# DATASET ENTRIES
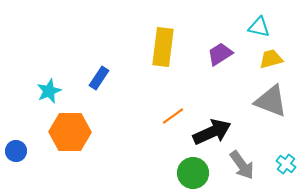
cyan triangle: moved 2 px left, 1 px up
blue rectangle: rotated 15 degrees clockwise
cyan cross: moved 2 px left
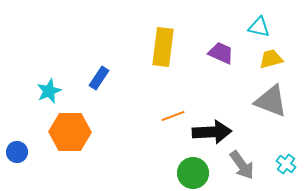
purple trapezoid: moved 1 px right, 1 px up; rotated 56 degrees clockwise
orange line: rotated 15 degrees clockwise
black arrow: rotated 21 degrees clockwise
blue circle: moved 1 px right, 1 px down
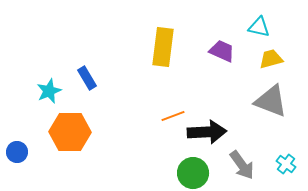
purple trapezoid: moved 1 px right, 2 px up
blue rectangle: moved 12 px left; rotated 65 degrees counterclockwise
black arrow: moved 5 px left
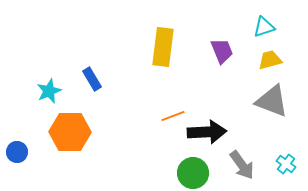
cyan triangle: moved 5 px right; rotated 30 degrees counterclockwise
purple trapezoid: rotated 44 degrees clockwise
yellow trapezoid: moved 1 px left, 1 px down
blue rectangle: moved 5 px right, 1 px down
gray triangle: moved 1 px right
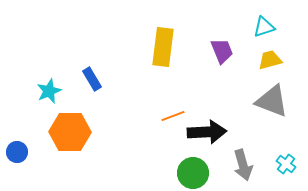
gray arrow: moved 1 px right; rotated 20 degrees clockwise
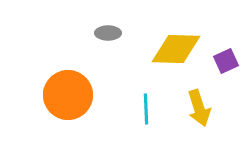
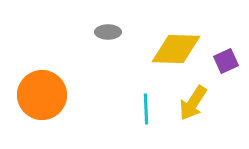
gray ellipse: moved 1 px up
orange circle: moved 26 px left
yellow arrow: moved 6 px left, 5 px up; rotated 51 degrees clockwise
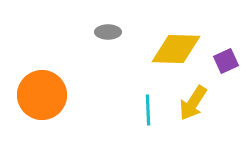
cyan line: moved 2 px right, 1 px down
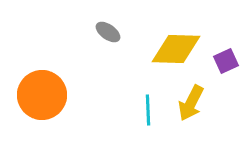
gray ellipse: rotated 35 degrees clockwise
yellow arrow: moved 2 px left; rotated 6 degrees counterclockwise
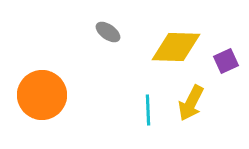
yellow diamond: moved 2 px up
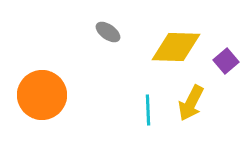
purple square: rotated 15 degrees counterclockwise
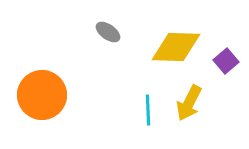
yellow arrow: moved 2 px left
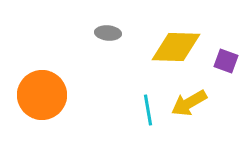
gray ellipse: moved 1 px down; rotated 30 degrees counterclockwise
purple square: rotated 30 degrees counterclockwise
yellow arrow: rotated 33 degrees clockwise
cyan line: rotated 8 degrees counterclockwise
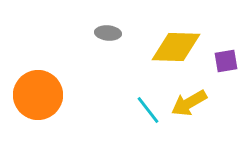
purple square: rotated 30 degrees counterclockwise
orange circle: moved 4 px left
cyan line: rotated 28 degrees counterclockwise
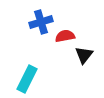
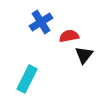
blue cross: rotated 15 degrees counterclockwise
red semicircle: moved 4 px right
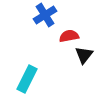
blue cross: moved 4 px right, 7 px up
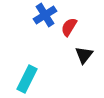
red semicircle: moved 9 px up; rotated 48 degrees counterclockwise
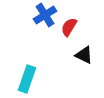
black triangle: rotated 42 degrees counterclockwise
cyan rectangle: rotated 8 degrees counterclockwise
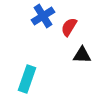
blue cross: moved 2 px left, 1 px down
black triangle: moved 2 px left; rotated 24 degrees counterclockwise
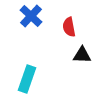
blue cross: moved 12 px left; rotated 15 degrees counterclockwise
red semicircle: rotated 42 degrees counterclockwise
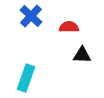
red semicircle: rotated 102 degrees clockwise
cyan rectangle: moved 1 px left, 1 px up
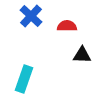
red semicircle: moved 2 px left, 1 px up
cyan rectangle: moved 2 px left, 1 px down
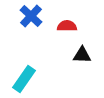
cyan rectangle: rotated 16 degrees clockwise
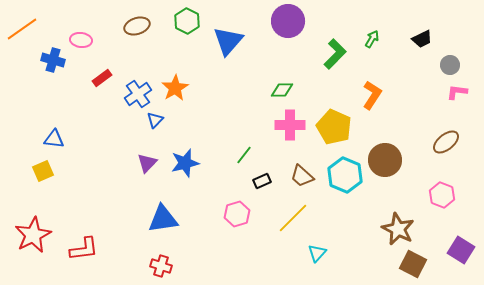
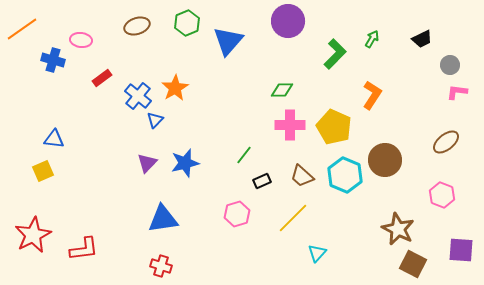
green hexagon at (187, 21): moved 2 px down; rotated 10 degrees clockwise
blue cross at (138, 94): moved 2 px down; rotated 16 degrees counterclockwise
purple square at (461, 250): rotated 28 degrees counterclockwise
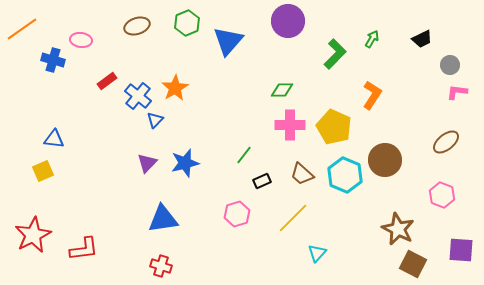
red rectangle at (102, 78): moved 5 px right, 3 px down
brown trapezoid at (302, 176): moved 2 px up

# WHAT THE TASK REQUIRES
Please return, copied in full, every row above that contains the string "right". Case counts.

# RESPONSE
purple trapezoid: moved 1 px right, 1 px up; rotated 56 degrees clockwise
blue circle: moved 1 px right, 1 px down
purple trapezoid: moved 1 px right, 2 px up
cyan triangle: moved 5 px right; rotated 30 degrees counterclockwise
blue rectangle: moved 5 px right, 1 px down
gray triangle: moved 1 px right
gray arrow: moved 1 px right; rotated 20 degrees clockwise
cyan line: moved 2 px right, 1 px down
red semicircle: moved 4 px right
blue cross: moved 4 px right, 7 px up
red rectangle at (102, 78): moved 5 px right, 3 px down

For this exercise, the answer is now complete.